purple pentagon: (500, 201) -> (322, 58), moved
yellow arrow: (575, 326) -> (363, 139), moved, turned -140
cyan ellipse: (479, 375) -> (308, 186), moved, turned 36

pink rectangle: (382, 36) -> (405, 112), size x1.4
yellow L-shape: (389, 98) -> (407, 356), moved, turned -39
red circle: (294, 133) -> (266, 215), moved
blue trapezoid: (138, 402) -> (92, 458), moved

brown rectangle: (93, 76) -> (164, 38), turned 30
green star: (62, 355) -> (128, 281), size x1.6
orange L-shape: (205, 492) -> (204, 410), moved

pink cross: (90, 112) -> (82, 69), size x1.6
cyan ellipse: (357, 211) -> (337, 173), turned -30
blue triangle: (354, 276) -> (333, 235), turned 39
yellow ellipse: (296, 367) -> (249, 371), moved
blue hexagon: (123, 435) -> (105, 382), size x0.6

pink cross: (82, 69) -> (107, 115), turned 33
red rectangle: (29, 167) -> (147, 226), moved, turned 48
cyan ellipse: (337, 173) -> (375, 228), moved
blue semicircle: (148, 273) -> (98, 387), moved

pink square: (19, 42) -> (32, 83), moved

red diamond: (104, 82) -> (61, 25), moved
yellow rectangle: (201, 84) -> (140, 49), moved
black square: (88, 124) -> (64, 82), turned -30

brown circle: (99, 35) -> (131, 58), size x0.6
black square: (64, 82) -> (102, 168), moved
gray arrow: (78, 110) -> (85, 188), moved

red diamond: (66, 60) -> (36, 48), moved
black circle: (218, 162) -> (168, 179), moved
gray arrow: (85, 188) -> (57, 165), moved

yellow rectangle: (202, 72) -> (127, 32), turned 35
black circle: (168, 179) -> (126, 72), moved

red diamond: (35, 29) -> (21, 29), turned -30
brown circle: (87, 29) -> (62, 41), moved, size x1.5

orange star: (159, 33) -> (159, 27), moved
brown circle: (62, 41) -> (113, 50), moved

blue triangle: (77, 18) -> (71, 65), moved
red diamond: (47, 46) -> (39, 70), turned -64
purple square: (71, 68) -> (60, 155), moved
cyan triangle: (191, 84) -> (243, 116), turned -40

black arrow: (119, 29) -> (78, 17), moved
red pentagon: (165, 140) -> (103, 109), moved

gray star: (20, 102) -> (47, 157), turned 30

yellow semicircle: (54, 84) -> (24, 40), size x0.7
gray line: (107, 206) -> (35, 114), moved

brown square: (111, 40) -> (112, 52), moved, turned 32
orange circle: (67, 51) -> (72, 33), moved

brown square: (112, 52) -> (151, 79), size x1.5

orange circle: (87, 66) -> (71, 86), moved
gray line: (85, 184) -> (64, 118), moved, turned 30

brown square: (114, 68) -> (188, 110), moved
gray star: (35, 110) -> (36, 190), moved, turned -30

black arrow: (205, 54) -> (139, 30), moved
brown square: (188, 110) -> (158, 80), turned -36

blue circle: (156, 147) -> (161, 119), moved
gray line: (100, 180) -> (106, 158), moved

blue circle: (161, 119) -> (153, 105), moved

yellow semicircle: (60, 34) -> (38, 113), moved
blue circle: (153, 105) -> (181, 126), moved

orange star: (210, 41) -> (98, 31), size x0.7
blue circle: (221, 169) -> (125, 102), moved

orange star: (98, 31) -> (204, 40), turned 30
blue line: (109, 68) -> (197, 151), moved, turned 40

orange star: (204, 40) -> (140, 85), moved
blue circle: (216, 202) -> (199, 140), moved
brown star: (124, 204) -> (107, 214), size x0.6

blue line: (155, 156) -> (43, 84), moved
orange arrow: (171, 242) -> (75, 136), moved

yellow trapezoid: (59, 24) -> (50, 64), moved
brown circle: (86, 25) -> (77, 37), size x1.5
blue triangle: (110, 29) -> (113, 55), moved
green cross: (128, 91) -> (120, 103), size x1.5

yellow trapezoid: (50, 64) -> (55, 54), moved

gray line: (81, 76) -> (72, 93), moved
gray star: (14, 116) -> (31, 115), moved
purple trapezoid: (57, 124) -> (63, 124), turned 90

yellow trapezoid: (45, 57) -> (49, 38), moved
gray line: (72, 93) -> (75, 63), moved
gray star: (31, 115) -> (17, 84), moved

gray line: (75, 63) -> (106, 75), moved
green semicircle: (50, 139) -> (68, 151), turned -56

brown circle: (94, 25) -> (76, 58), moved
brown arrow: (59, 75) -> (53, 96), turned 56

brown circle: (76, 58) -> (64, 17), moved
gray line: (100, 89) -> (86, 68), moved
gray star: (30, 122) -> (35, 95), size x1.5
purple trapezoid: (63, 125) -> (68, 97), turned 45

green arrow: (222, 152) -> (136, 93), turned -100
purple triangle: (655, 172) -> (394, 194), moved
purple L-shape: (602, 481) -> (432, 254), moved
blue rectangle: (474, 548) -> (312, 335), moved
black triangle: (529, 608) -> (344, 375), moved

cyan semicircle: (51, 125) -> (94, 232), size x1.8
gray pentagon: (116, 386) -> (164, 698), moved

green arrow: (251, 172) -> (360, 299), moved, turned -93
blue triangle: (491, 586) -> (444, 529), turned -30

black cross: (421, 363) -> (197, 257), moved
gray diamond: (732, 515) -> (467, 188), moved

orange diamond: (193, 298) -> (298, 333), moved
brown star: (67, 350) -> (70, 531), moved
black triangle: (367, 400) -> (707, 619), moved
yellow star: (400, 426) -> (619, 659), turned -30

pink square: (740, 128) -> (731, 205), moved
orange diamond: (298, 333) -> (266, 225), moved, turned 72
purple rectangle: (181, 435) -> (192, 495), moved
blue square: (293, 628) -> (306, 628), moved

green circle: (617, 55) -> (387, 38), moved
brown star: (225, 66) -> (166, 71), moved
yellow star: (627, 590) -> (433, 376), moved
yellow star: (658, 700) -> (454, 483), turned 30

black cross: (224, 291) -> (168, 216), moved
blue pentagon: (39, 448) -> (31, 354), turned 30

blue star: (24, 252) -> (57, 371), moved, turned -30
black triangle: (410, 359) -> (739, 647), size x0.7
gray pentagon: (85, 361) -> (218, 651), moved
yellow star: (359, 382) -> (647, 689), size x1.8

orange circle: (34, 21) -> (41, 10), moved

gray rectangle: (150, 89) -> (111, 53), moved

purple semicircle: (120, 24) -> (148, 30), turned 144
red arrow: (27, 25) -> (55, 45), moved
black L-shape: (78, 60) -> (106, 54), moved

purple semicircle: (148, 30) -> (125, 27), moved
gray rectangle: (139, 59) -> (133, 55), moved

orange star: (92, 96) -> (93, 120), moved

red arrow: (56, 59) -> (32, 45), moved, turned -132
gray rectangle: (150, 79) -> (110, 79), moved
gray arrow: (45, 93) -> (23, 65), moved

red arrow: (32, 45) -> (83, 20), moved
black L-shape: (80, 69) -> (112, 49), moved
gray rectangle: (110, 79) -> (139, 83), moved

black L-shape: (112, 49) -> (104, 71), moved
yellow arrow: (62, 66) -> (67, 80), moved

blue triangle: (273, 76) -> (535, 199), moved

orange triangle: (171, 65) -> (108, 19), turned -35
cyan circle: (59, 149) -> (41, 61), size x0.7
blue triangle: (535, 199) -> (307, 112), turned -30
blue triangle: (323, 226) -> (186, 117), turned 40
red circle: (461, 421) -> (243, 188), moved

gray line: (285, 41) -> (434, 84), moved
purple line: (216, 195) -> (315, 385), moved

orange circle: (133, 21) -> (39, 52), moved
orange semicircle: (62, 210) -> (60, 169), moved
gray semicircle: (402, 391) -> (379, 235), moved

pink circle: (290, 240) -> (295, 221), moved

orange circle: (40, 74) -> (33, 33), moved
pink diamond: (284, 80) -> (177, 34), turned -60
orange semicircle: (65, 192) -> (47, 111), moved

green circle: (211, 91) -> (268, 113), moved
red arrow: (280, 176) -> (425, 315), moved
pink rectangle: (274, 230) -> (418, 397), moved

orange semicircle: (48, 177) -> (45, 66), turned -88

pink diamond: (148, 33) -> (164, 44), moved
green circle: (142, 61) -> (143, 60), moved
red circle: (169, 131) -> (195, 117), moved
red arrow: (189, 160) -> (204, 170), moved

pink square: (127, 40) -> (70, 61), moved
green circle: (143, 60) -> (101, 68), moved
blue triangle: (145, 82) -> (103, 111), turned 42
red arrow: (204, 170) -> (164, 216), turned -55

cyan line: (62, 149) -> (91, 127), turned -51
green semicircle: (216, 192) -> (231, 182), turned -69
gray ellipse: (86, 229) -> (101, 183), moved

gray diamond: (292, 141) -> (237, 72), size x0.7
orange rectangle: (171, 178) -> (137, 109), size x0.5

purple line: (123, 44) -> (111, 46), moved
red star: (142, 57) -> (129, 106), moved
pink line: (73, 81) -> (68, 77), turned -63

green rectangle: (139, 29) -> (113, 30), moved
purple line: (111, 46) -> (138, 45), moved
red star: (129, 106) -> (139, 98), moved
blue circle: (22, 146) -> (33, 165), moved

*WHAT THE TASK REQUIRES*:
Return exactly the leading lines of the listing, stopping after the line in which "brown circle: (62, 41) -> (113, 50), moved" occurs.

*YOUR RESPONSE*:
purple pentagon: (500, 201) -> (322, 58), moved
yellow arrow: (575, 326) -> (363, 139), moved, turned -140
cyan ellipse: (479, 375) -> (308, 186), moved, turned 36

pink rectangle: (382, 36) -> (405, 112), size x1.4
yellow L-shape: (389, 98) -> (407, 356), moved, turned -39
red circle: (294, 133) -> (266, 215), moved
blue trapezoid: (138, 402) -> (92, 458), moved

brown rectangle: (93, 76) -> (164, 38), turned 30
green star: (62, 355) -> (128, 281), size x1.6
orange L-shape: (205, 492) -> (204, 410), moved

pink cross: (90, 112) -> (82, 69), size x1.6
cyan ellipse: (357, 211) -> (337, 173), turned -30
blue triangle: (354, 276) -> (333, 235), turned 39
yellow ellipse: (296, 367) -> (249, 371), moved
blue hexagon: (123, 435) -> (105, 382), size x0.6

pink cross: (82, 69) -> (107, 115), turned 33
red rectangle: (29, 167) -> (147, 226), moved, turned 48
cyan ellipse: (337, 173) -> (375, 228), moved
blue semicircle: (148, 273) -> (98, 387), moved

pink square: (19, 42) -> (32, 83), moved

red diamond: (104, 82) -> (61, 25), moved
yellow rectangle: (201, 84) -> (140, 49), moved
black square: (88, 124) -> (64, 82), turned -30

brown circle: (99, 35) -> (131, 58), size x0.6
black square: (64, 82) -> (102, 168), moved
gray arrow: (78, 110) -> (85, 188), moved

red diamond: (66, 60) -> (36, 48), moved
black circle: (218, 162) -> (168, 179), moved
gray arrow: (85, 188) -> (57, 165), moved

yellow rectangle: (202, 72) -> (127, 32), turned 35
black circle: (168, 179) -> (126, 72), moved

red diamond: (35, 29) -> (21, 29), turned -30
brown circle: (87, 29) -> (62, 41), moved, size x1.5

orange star: (159, 33) -> (159, 27), moved
brown circle: (62, 41) -> (113, 50), moved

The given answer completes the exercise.